WHAT THE EXERCISE ASKS:
All lines below containing the string "cylinder" are to be copied.

DATA EXTRACT:
==================================================
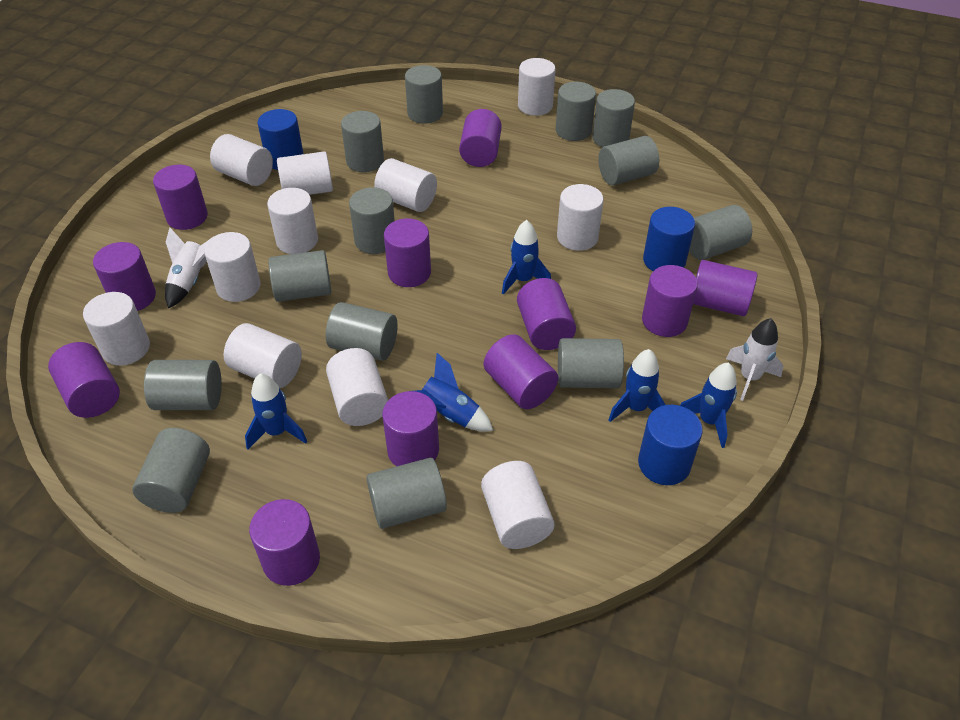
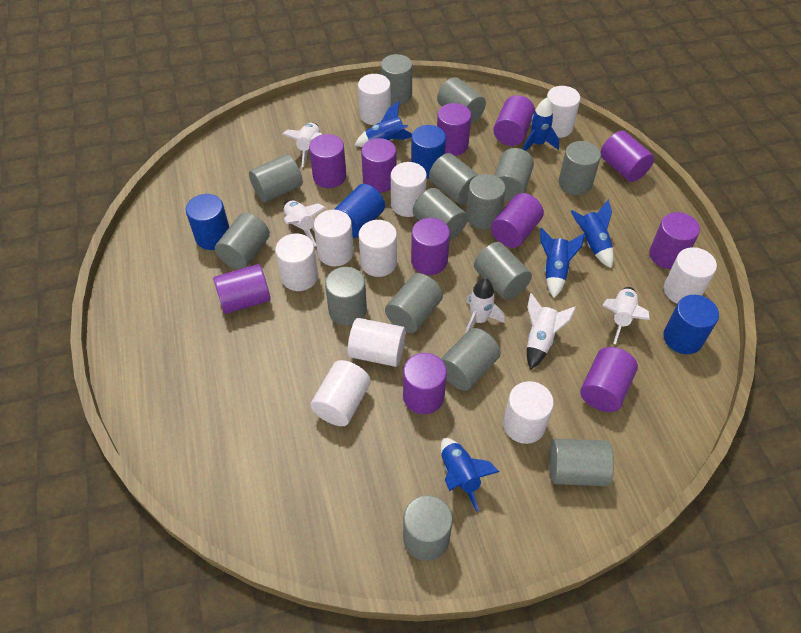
blue cylinder: 3 -> 4
grey cylinder: 13 -> 15
white cylinder: 11 -> 10
white rocket: 2 -> 5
==================================================
WRITTEN RESPONSE:
blue cylinder: 3 -> 4
grey cylinder: 13 -> 15
white cylinder: 11 -> 10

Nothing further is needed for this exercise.